*** Given records Section Begins ***
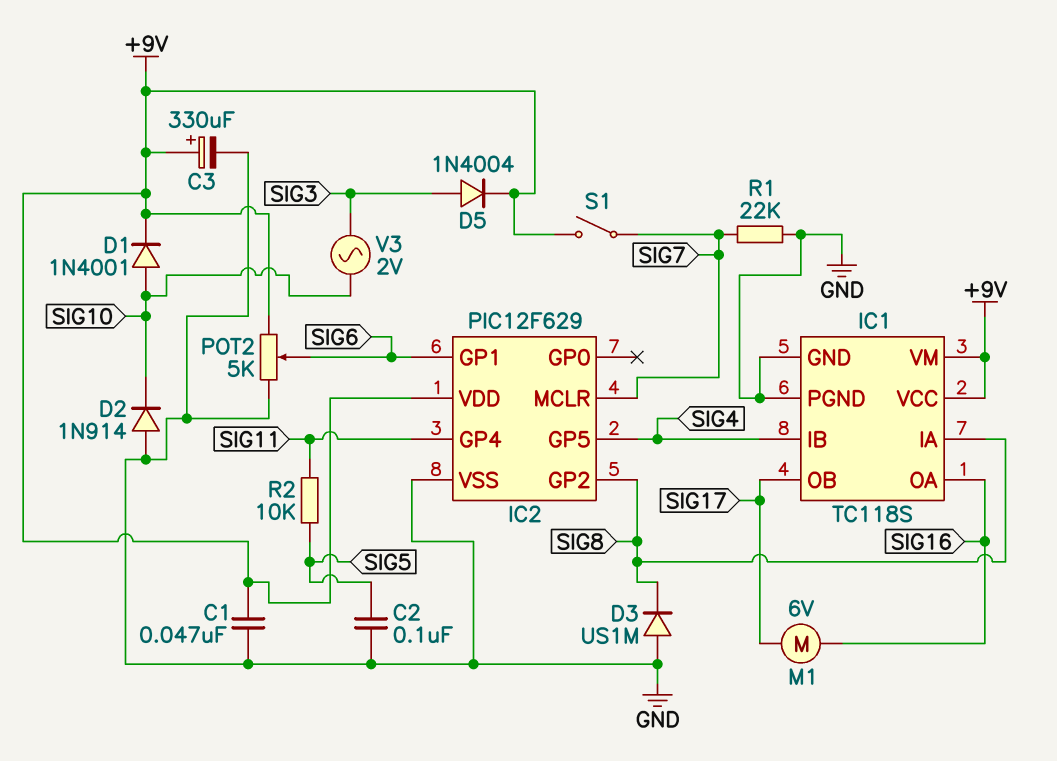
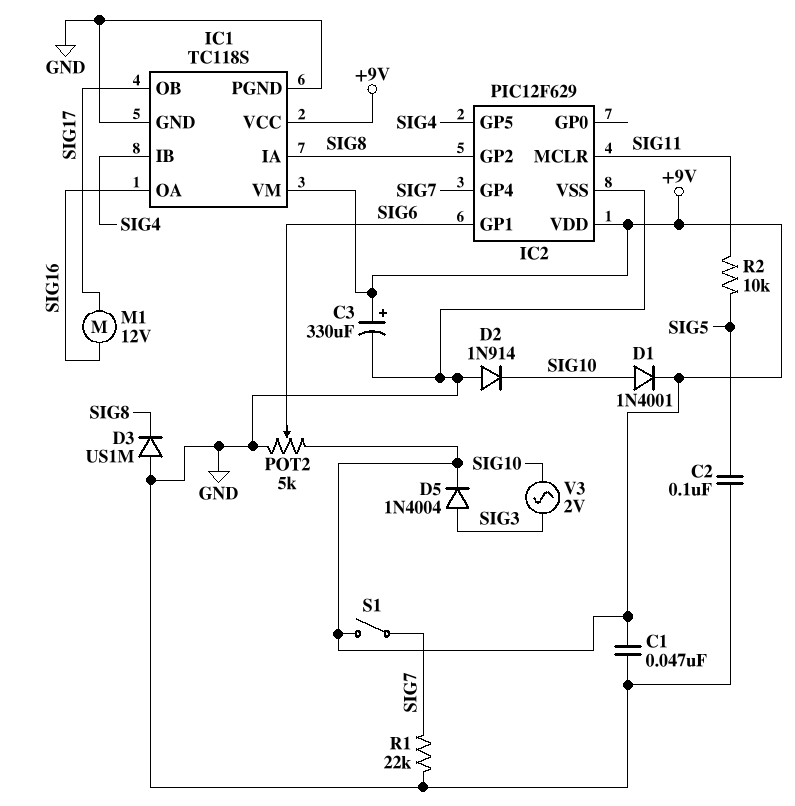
IC2 pin GP4: SIG11 -> SIG7
IC2 pin MCLR: SIG7 -> SIG11
M1: motor 6V (SIG16, SIG17) -> motor 12V (SIG16, SIG17)

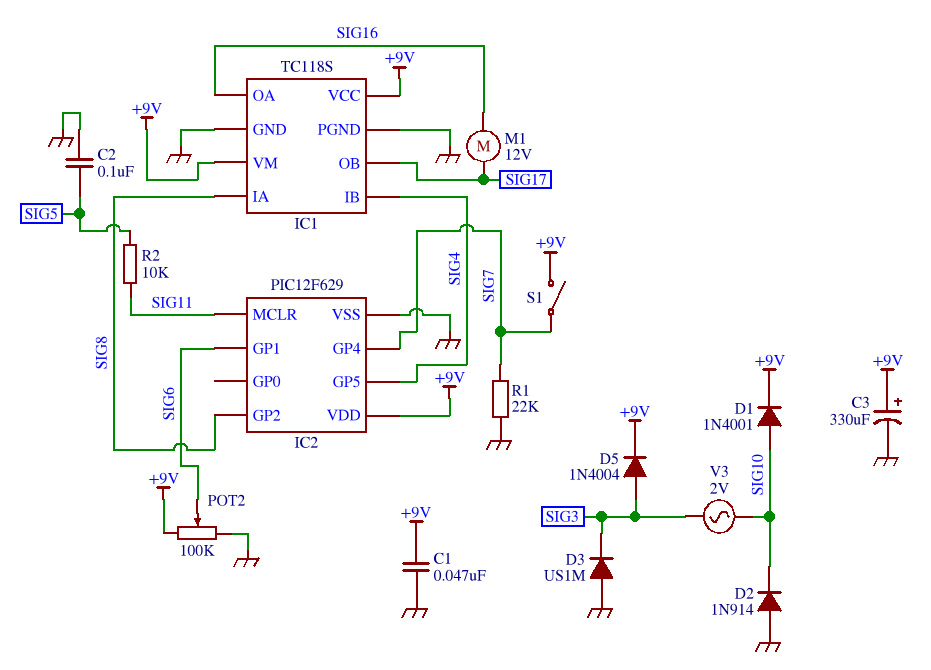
D3: diode US1M (A GND, K SIG8) -> diode US1M (A GND, K SIG3)
POT2: 5k (+9V, GND, wiper SIG6) -> 100k (+9V, GND, wiper SIG6)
*** Given records Section Ends ***
**What is being asked:**
Return the lines from the one containing "M1: motor 6V" through the last line of the records, both included, exactly as written and with no pictures.

**Task output:**
M1: motor 6V (SIG16, SIG17) -> motor 12V (SIG16, SIG17)

D3: diode US1M (A GND, K SIG8) -> diode US1M (A GND, K SIG3)
POT2: 5k (+9V, GND, wiper SIG6) -> 100k (+9V, GND, wiper SIG6)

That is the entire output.